-- ISI DATASET --
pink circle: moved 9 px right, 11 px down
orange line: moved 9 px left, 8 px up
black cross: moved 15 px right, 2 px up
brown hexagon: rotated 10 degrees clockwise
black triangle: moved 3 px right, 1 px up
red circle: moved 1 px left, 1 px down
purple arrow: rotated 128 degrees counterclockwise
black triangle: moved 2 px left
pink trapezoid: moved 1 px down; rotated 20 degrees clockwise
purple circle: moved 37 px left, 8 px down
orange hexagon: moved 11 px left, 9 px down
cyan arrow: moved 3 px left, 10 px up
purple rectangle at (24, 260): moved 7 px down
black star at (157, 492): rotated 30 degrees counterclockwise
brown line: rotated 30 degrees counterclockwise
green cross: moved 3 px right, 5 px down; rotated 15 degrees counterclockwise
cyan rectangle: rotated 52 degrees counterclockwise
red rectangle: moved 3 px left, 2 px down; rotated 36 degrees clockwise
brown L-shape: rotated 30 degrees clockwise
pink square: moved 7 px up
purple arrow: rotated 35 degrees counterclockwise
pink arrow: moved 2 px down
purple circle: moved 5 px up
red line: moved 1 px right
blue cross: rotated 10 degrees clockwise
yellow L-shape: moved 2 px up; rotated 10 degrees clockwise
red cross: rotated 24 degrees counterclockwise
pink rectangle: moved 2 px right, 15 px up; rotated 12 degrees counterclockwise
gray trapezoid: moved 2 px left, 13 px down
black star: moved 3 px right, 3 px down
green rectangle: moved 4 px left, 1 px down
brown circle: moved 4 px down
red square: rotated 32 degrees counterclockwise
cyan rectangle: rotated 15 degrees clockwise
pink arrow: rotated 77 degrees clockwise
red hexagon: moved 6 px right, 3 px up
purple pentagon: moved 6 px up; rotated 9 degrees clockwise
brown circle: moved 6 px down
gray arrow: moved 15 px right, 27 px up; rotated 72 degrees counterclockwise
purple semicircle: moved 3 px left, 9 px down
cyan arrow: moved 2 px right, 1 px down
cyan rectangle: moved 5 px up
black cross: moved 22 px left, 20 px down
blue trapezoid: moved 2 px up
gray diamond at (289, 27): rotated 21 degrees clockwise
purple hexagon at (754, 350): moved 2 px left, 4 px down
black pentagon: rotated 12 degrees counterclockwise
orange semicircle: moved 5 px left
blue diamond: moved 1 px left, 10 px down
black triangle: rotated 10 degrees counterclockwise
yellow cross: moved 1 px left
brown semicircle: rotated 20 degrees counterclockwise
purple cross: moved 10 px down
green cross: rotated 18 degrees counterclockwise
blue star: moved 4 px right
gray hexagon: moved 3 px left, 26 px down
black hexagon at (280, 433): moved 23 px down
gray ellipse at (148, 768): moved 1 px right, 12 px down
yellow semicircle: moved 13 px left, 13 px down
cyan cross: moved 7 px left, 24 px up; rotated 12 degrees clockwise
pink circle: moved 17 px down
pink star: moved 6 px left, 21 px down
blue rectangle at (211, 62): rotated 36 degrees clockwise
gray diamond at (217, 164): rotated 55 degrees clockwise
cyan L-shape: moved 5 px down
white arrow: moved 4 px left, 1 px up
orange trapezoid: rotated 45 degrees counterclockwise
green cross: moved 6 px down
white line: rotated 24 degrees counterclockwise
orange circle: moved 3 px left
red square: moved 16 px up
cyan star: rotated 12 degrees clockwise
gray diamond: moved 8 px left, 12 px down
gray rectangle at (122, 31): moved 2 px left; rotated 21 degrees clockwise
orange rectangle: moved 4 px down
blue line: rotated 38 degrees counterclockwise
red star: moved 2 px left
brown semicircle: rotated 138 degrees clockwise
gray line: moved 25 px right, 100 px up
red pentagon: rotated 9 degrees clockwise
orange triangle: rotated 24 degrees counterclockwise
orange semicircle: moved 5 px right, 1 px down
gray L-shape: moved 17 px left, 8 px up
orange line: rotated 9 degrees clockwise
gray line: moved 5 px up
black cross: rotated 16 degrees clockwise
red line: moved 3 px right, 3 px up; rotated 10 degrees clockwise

-- SOAL --
Sebutkan jumlah baris di atas yang memuat kata "gray". Tuliskan angkanya saja.

-- KELUARAN LENGKAP --
11